--- Required action ---
All of the data must be output exactly, with every picture left out.

*** Begin section ***

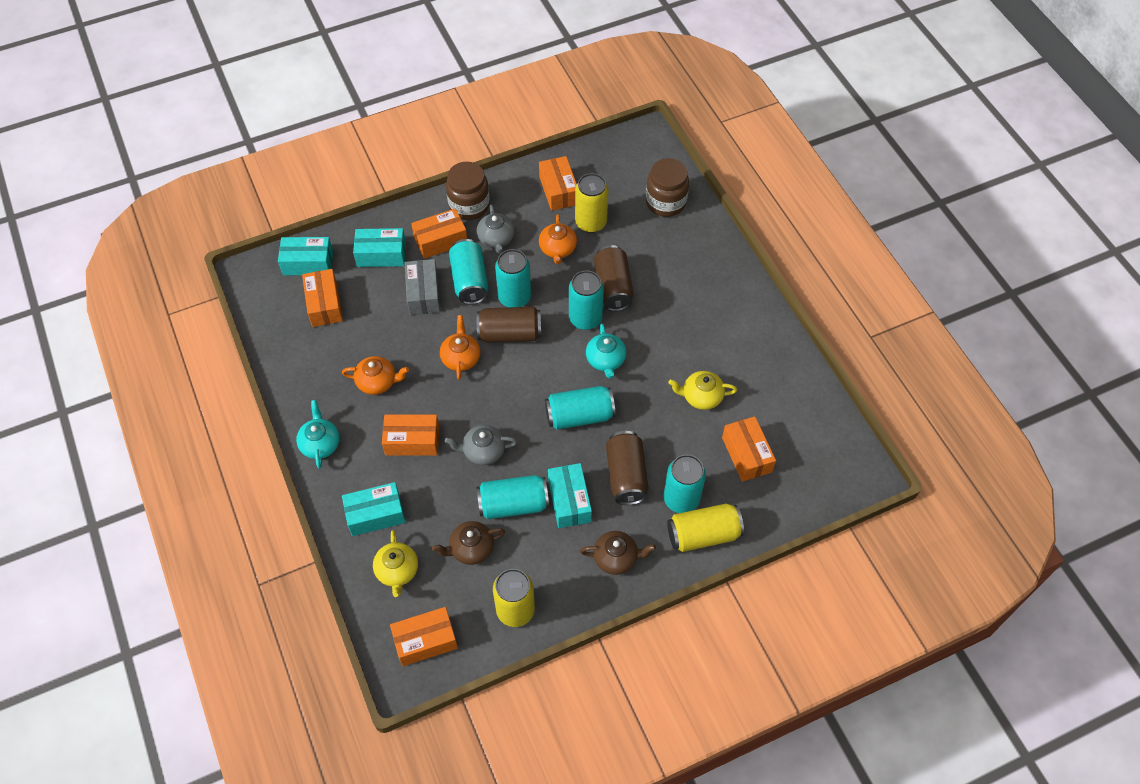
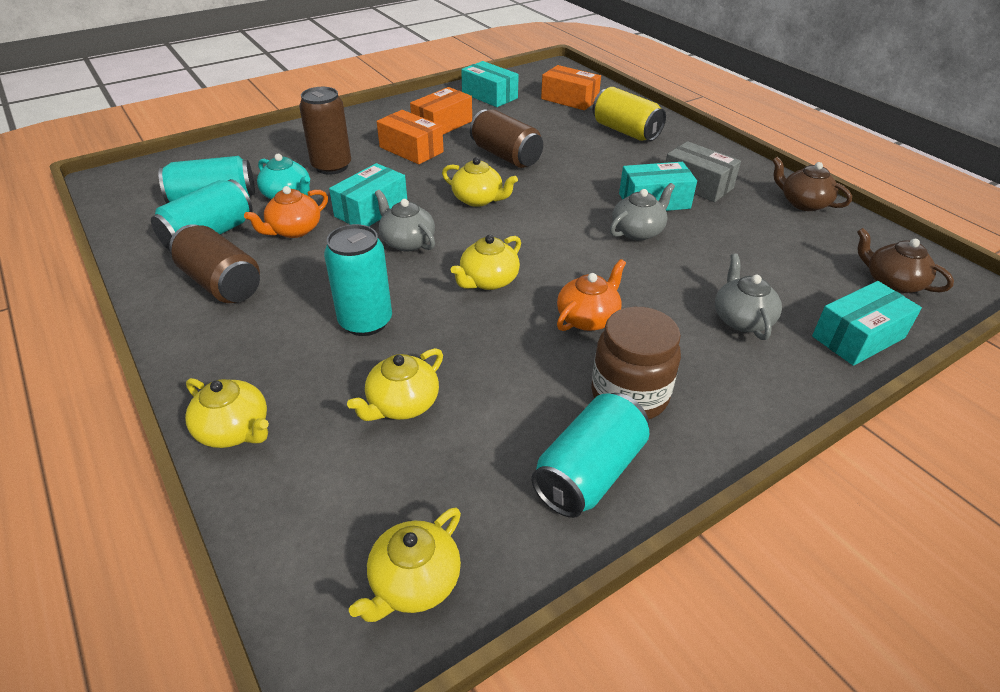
brown jar: 2 -> 1
grey teapot: 2 -> 3
orange box: 6 -> 3
orange teapot: 3 -> 2
turquoise can: 6 -> 4
turquoise teapot: 2 -> 1
yellow can: 3 -> 1
yellow teapot: 2 -> 5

*** End section ***

--- Completed task ---
brown jar: 2 -> 1
grey teapot: 2 -> 3
orange box: 6 -> 3
orange teapot: 3 -> 2
turquoise can: 6 -> 4
turquoise teapot: 2 -> 1
yellow can: 3 -> 1
yellow teapot: 2 -> 5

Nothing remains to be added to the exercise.